▶ _The task_:
All the lines below should appear again unchanged, though their pictures should not.

Exercise input Block Start

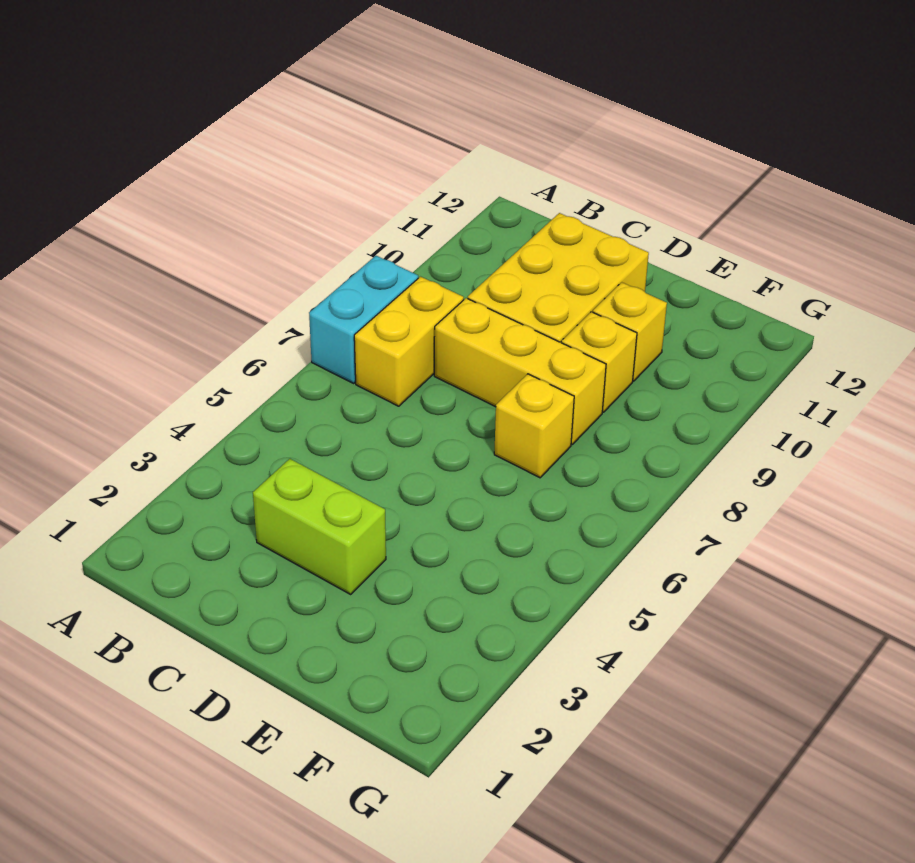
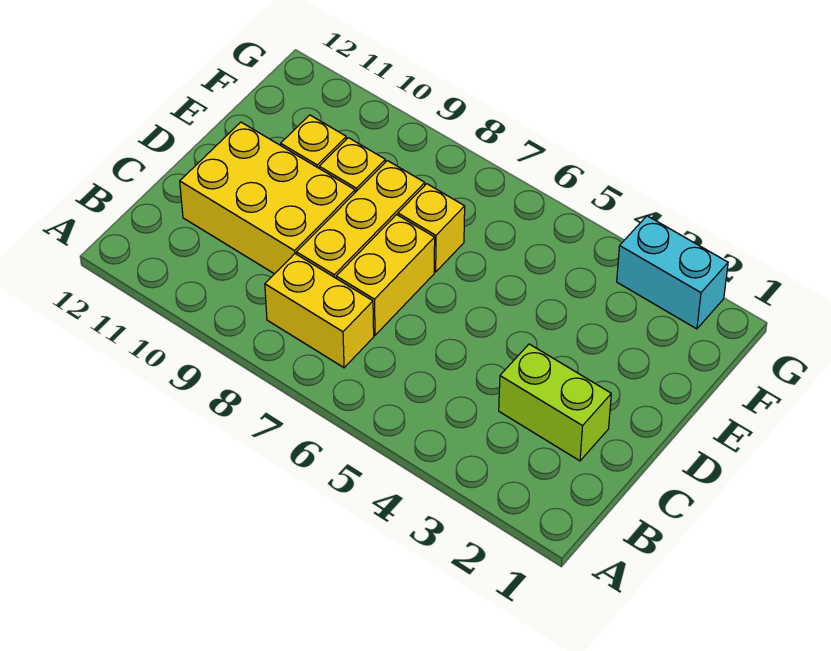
cyan brick A7:A8 level 1 -> cyan brick G2:G3 level 1
lime brick C3:D3 level 1 -> lime brick C2:C3 level 1
none -> yellow brick C7:D7 level 1

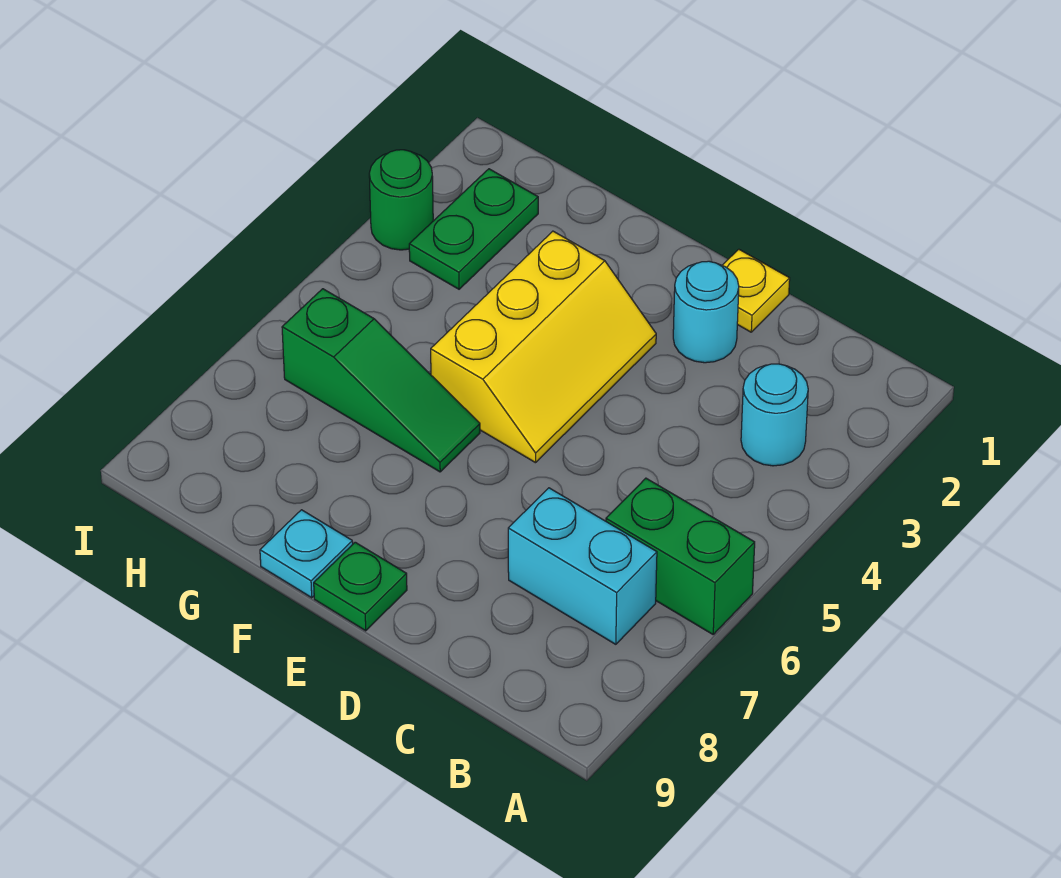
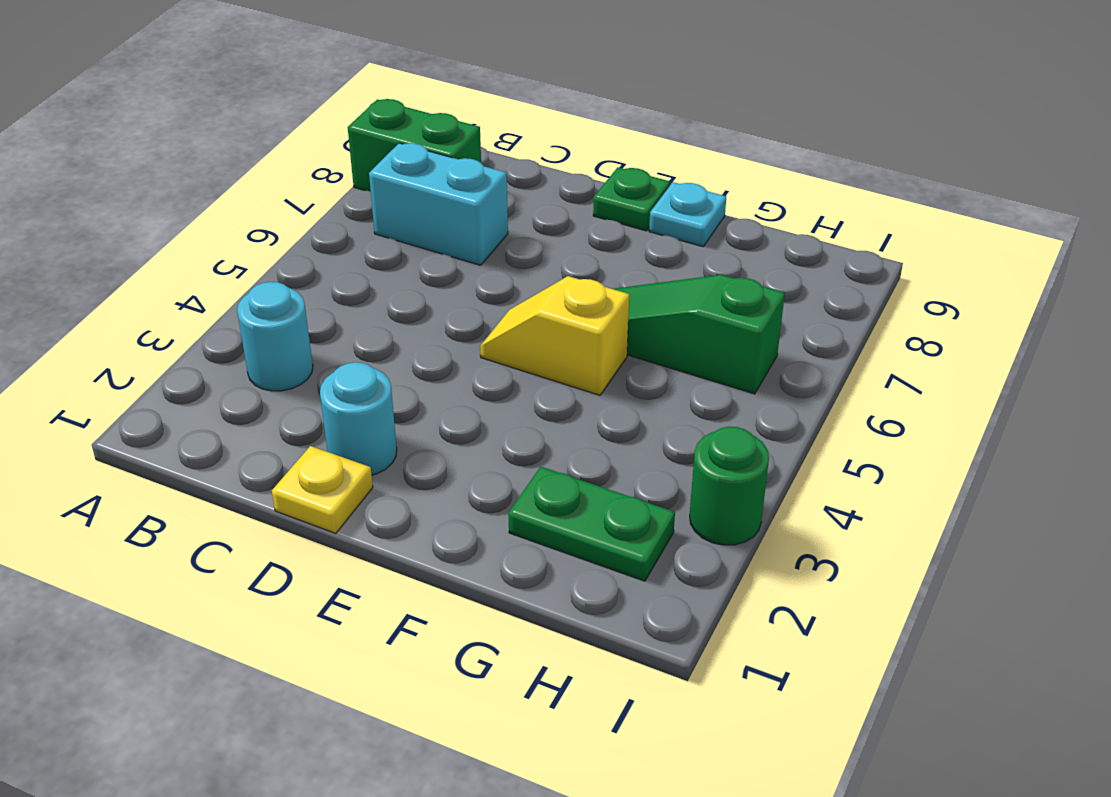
green brick A6:B6 level 1 -> green brick A8:B8 level 1
yellow slope E3:F5 level 1 top F -> yellow slope E5:F5 level 1 top F
green plate H2:H3 level 1 -> green plate G2:H2 level 1

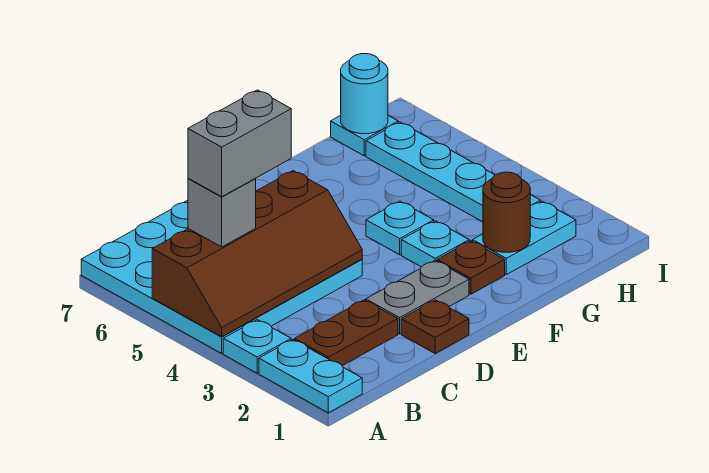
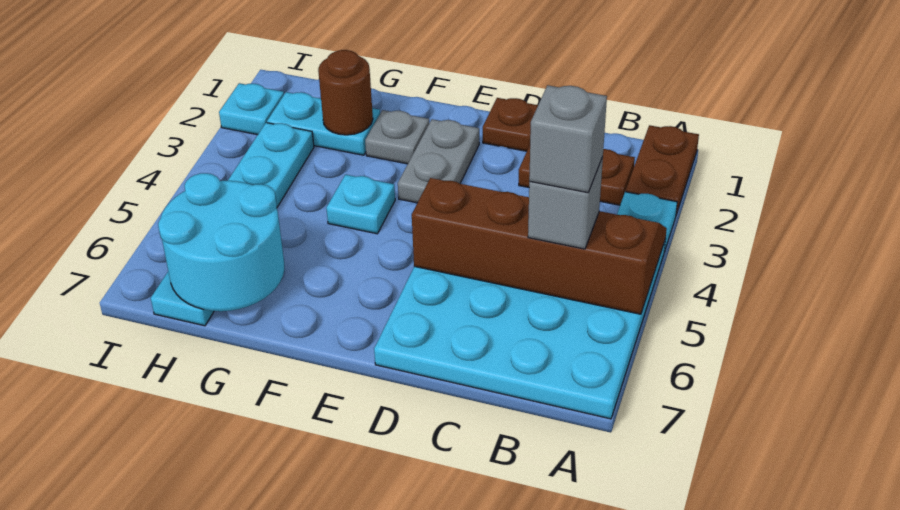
cyan plate A1:A2 level 1 -> brown plate A1:A2 level 1
grey brick B5:C5 level 4 -> grey brick B5 level 4
grey plate D2:E2 level 1 -> grey plate E2:E3 level 1
brown plate F2 level 1 -> grey plate F2 level 1
cyan plate F3 level 1 -> cyan plate I2 level 1
cyan round brick H7 level 2 -> cyan round brick G6:H7 level 2

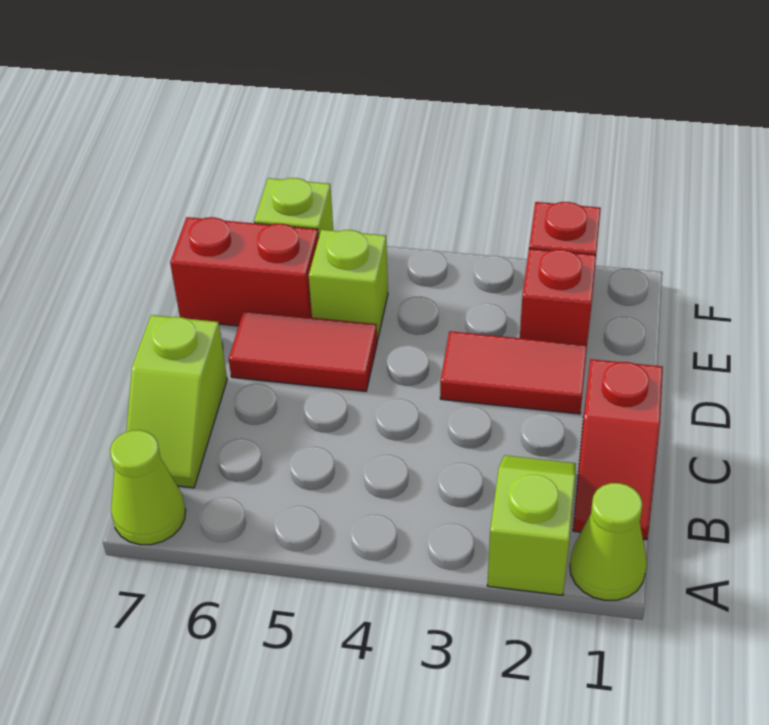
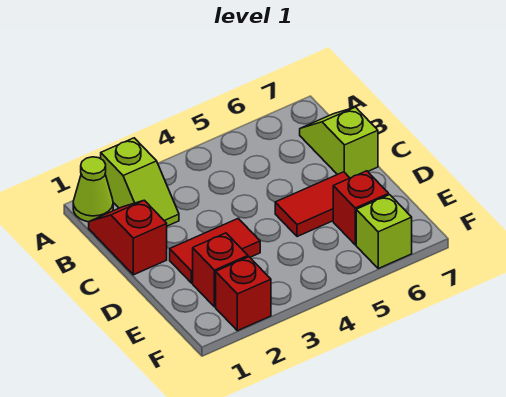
lime cone A7 level 1 -> none
lime brick E5 level 1 -> none
red brick E6:E7 level 1 -> red brick E6 level 1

Exercise input Block End

▶ _Exercise output_:
cyan brick A7:A8 level 1 -> cyan brick G2:G3 level 1
lime brick C3:D3 level 1 -> lime brick C2:C3 level 1
none -> yellow brick C7:D7 level 1

green brick A6:B6 level 1 -> green brick A8:B8 level 1
yellow slope E3:F5 level 1 top F -> yellow slope E5:F5 level 1 top F
green plate H2:H3 level 1 -> green plate G2:H2 level 1

cyan plate A1:A2 level 1 -> brown plate A1:A2 level 1
grey brick B5:C5 level 4 -> grey brick B5 level 4
grey plate D2:E2 level 1 -> grey plate E2:E3 level 1
brown plate F2 level 1 -> grey plate F2 level 1
cyan plate F3 level 1 -> cyan plate I2 level 1
cyan round brick H7 level 2 -> cyan round brick G6:H7 level 2

lime cone A7 level 1 -> none
lime brick E5 level 1 -> none
red brick E6:E7 level 1 -> red brick E6 level 1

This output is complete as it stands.